**Instructions to follow**
Whenever a line below holds the word "cone", count it; please give only the final number.

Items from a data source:
********
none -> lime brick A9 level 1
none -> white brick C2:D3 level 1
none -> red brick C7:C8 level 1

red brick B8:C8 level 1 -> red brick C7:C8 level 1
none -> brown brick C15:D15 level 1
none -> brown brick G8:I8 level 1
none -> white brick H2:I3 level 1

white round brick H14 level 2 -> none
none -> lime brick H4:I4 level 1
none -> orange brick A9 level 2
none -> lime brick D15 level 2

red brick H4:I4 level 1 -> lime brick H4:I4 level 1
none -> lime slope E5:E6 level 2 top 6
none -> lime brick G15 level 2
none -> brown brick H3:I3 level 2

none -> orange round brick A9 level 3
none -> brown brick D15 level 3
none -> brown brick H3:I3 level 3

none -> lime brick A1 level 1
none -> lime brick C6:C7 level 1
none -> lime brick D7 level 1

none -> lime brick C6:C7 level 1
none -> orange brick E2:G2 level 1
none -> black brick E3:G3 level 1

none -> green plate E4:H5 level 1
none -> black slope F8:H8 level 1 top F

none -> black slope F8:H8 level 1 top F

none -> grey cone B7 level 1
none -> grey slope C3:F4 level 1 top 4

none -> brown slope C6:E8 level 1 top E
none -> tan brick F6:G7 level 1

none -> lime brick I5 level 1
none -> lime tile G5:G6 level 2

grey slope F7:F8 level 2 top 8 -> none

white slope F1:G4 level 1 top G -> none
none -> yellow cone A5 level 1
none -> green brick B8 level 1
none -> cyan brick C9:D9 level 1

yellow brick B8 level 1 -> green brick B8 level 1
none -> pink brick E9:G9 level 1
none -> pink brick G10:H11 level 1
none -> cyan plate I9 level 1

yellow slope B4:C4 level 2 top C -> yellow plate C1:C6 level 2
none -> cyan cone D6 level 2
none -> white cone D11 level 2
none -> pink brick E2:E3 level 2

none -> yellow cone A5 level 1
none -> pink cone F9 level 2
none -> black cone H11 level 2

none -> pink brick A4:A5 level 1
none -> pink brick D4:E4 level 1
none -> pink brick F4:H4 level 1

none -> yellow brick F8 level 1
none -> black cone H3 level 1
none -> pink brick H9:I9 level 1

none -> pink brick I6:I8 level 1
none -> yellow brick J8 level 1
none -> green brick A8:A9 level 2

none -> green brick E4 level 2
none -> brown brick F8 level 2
********
**Solution for this problem**
8